TASK OBJECTIVE:
Select and reproduce each line of the listing below that bears the string "plate".

--- DATA SHOWN Enclosed Below ---

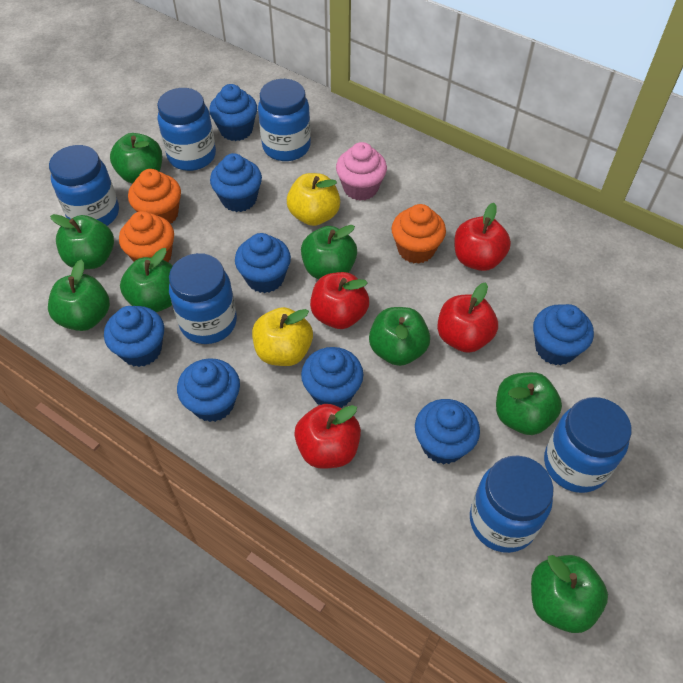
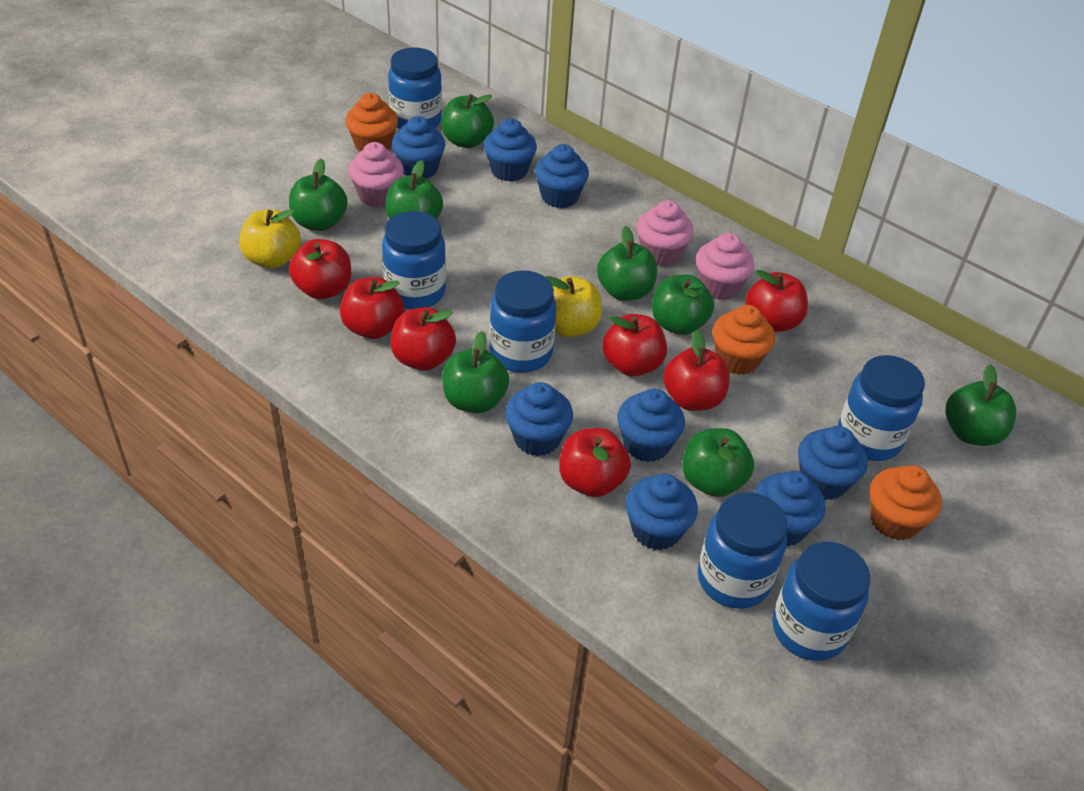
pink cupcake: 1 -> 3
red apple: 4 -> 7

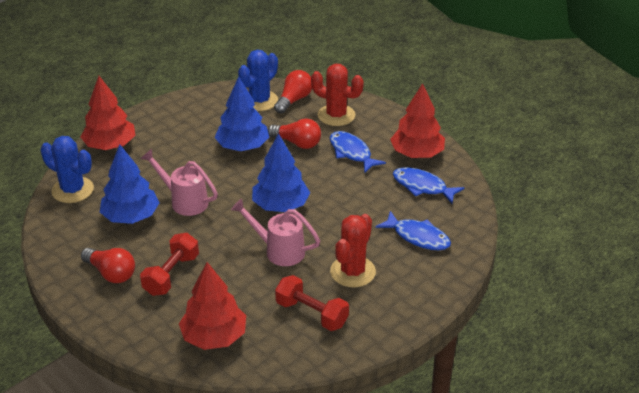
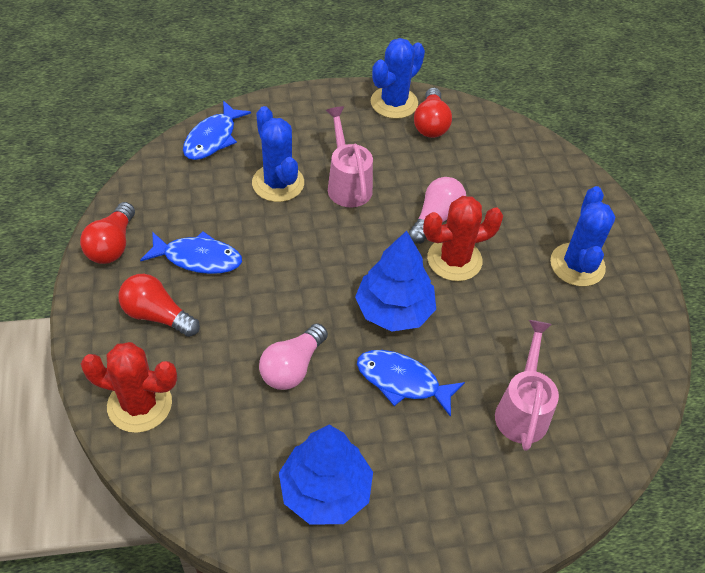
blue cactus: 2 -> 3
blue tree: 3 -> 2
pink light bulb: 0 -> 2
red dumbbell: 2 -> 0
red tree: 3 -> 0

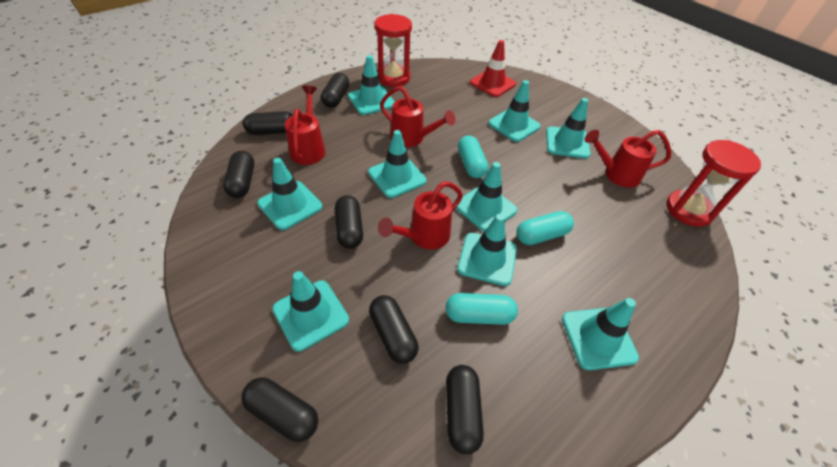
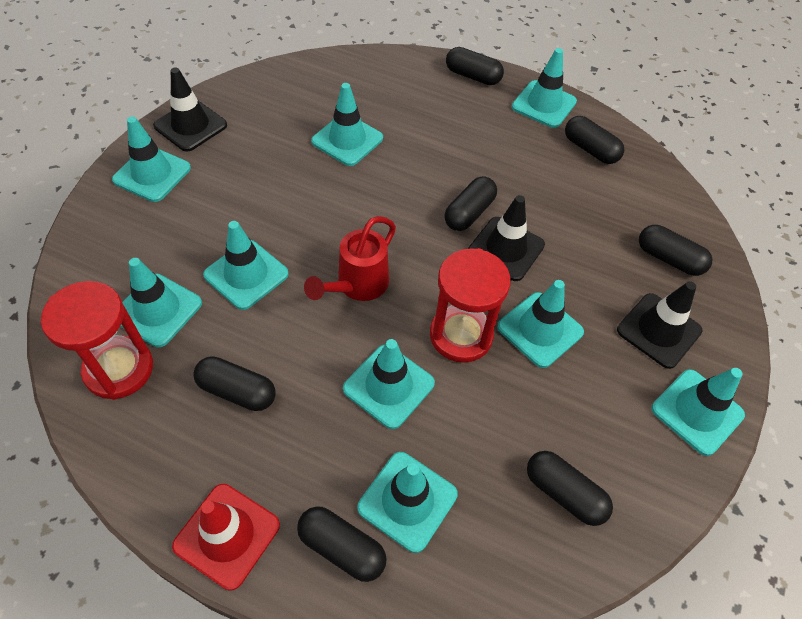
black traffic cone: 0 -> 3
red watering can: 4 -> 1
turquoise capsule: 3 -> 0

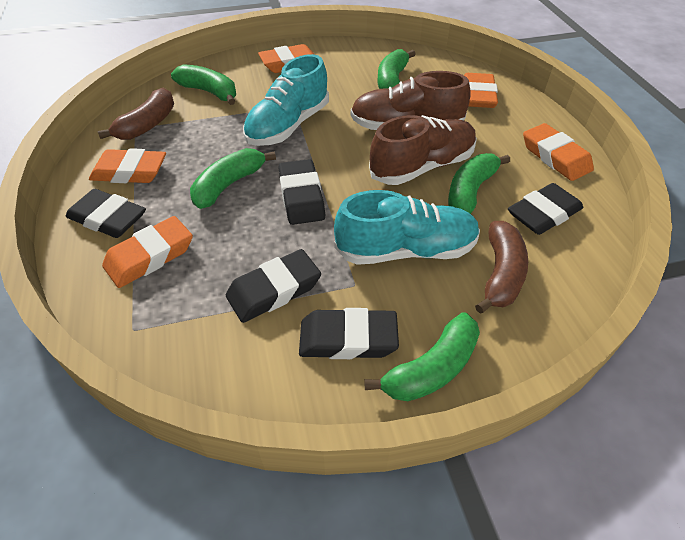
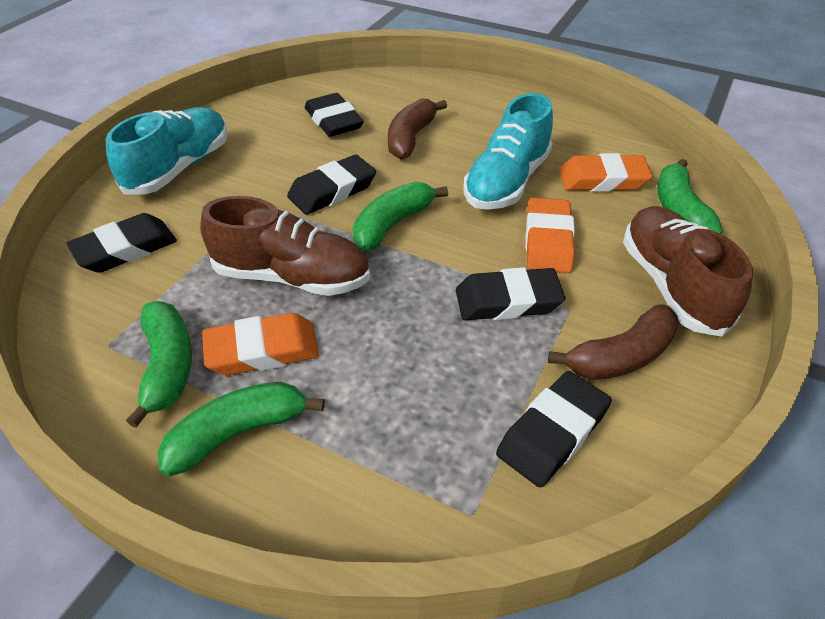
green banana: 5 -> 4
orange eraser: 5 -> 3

--- End of Enclosed DATA SHOWN ---
--- DATA SHOWN Enclosed Below ---

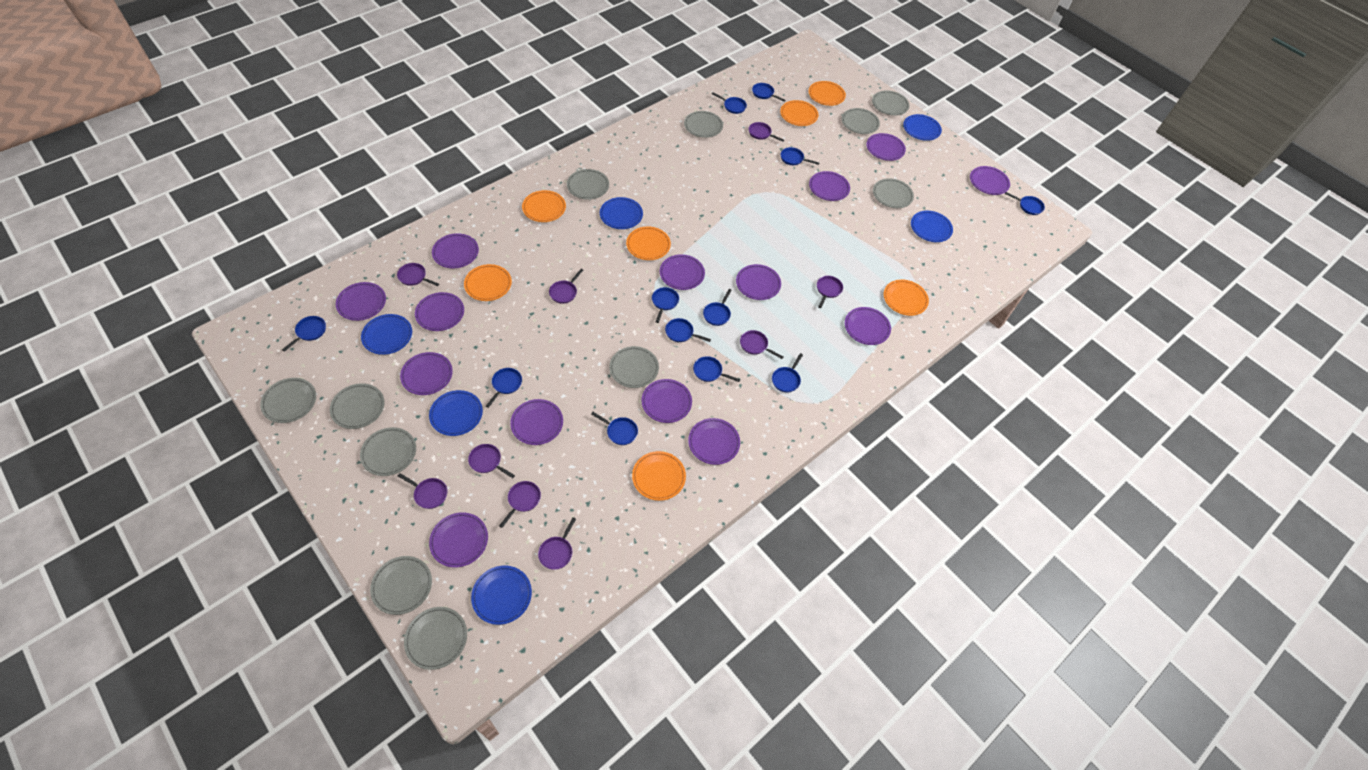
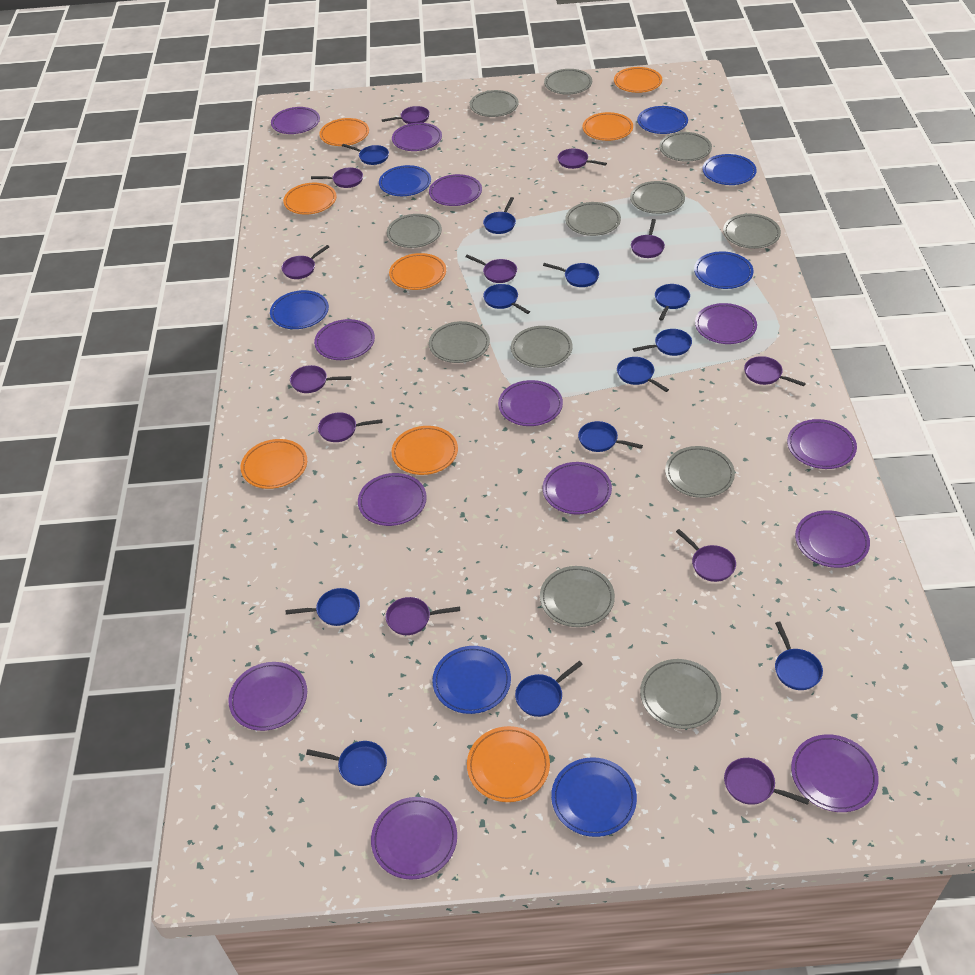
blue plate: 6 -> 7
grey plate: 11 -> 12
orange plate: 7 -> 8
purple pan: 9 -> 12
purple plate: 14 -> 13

--- End of Enclosed DATA SHOWN ---

RESPONSE:
blue plate: 6 -> 7
grey plate: 11 -> 12
orange plate: 7 -> 8
purple plate: 14 -> 13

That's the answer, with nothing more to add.